For the material below, output exactly the span from the line with "KEYS pin K2: A4 -> D9" to the line with "SD pin MOSI: D13 -> RX", including both, and nothing besides.

#### Record excerpts ####

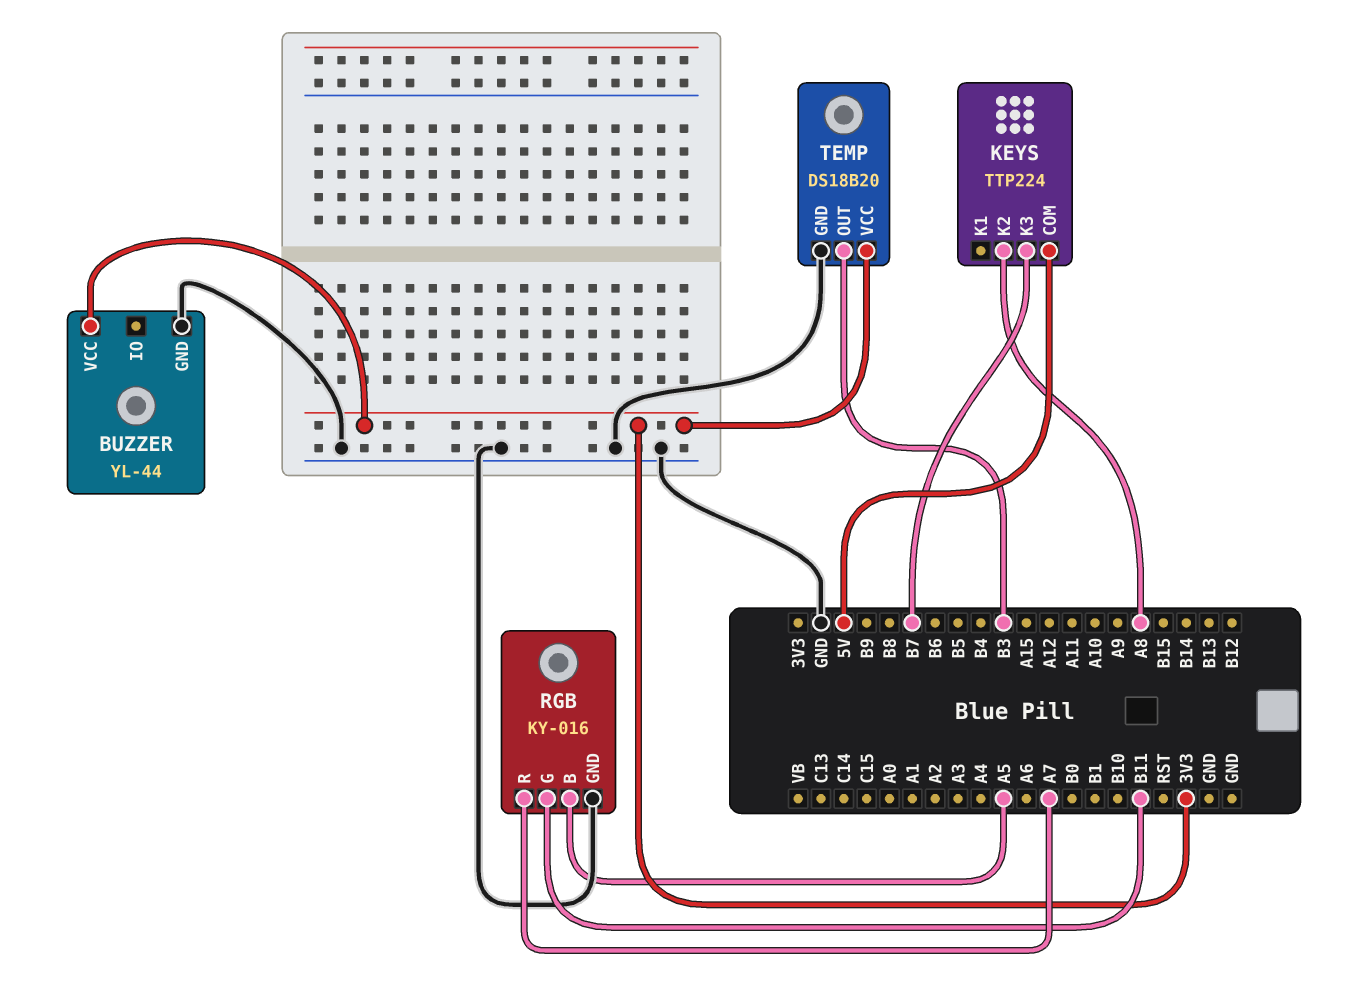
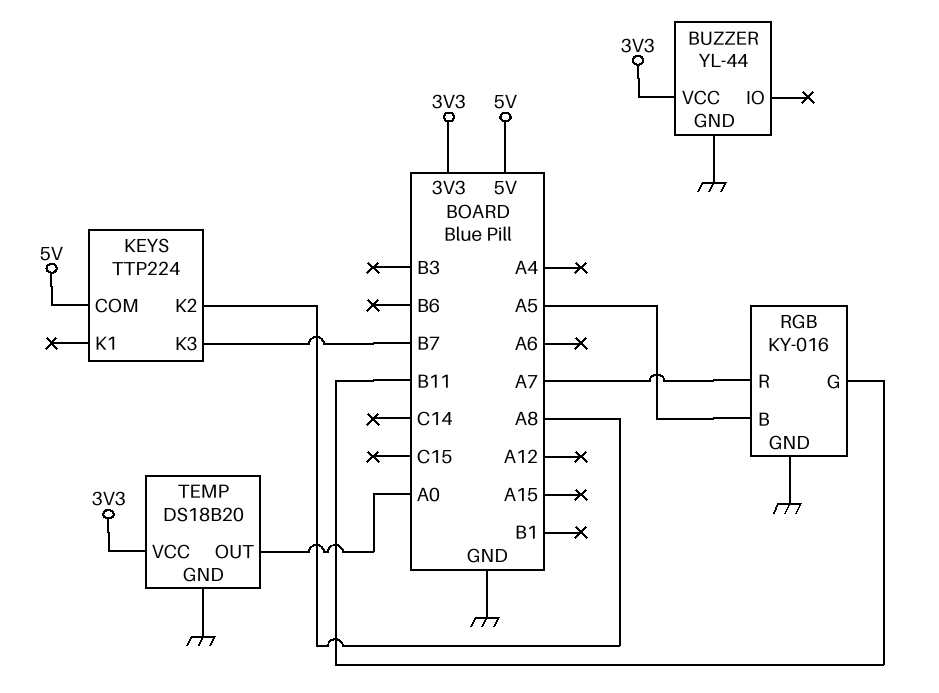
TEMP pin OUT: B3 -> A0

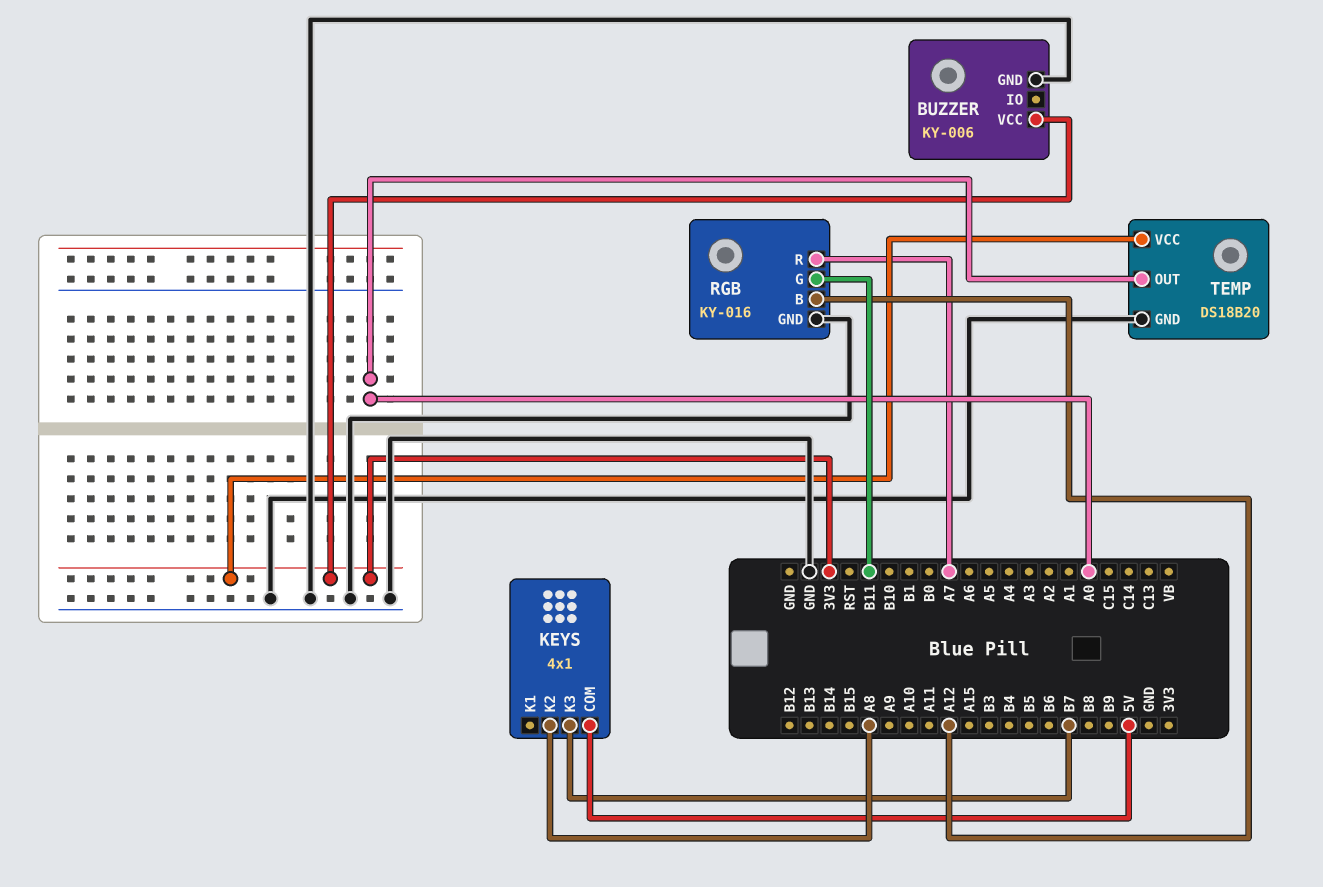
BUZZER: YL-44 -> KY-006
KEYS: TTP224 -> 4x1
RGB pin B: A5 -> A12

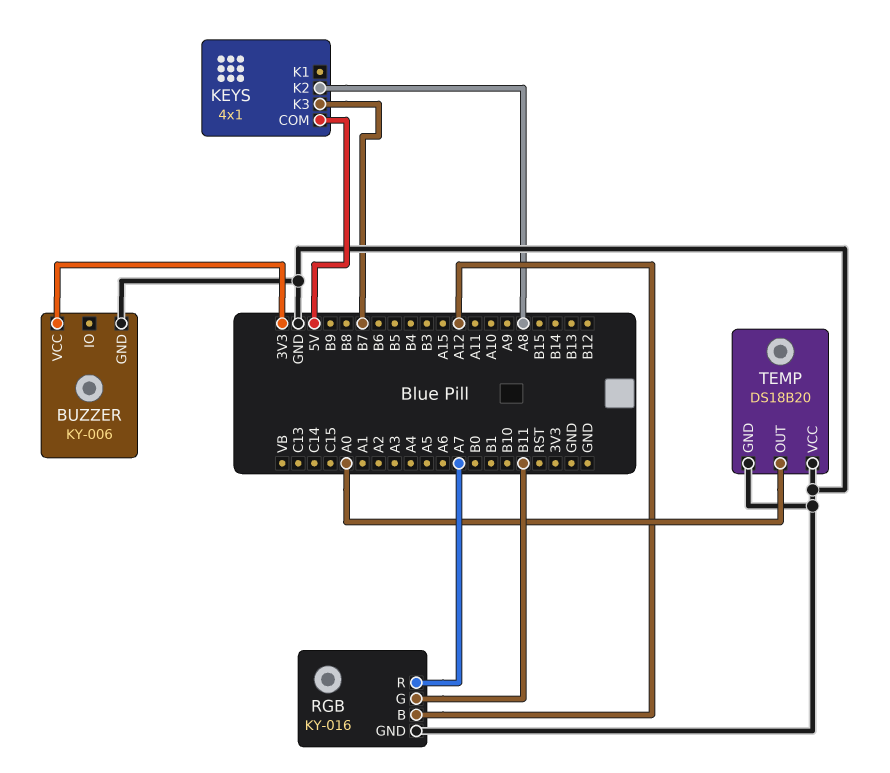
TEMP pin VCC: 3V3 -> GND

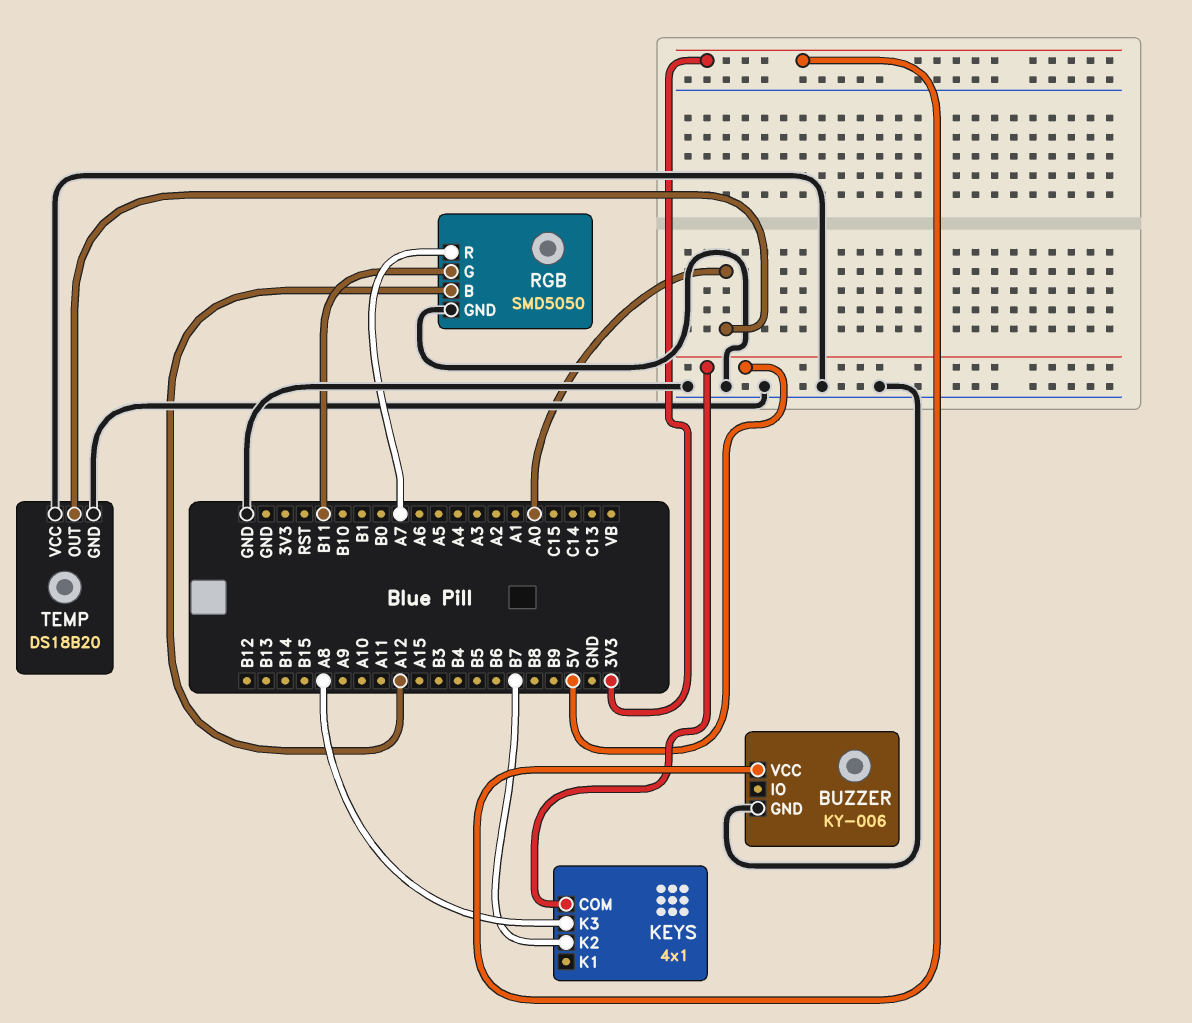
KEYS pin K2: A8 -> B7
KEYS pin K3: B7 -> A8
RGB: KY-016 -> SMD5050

####
#### Record excerpts ####

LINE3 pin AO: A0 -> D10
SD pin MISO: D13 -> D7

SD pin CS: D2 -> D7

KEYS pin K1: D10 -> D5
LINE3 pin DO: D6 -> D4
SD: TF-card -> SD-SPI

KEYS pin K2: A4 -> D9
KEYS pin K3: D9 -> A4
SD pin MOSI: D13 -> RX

####

Response for this exercise =
KEYS pin K2: A4 -> D9
KEYS pin K3: D9 -> A4
SD pin MOSI: D13 -> RX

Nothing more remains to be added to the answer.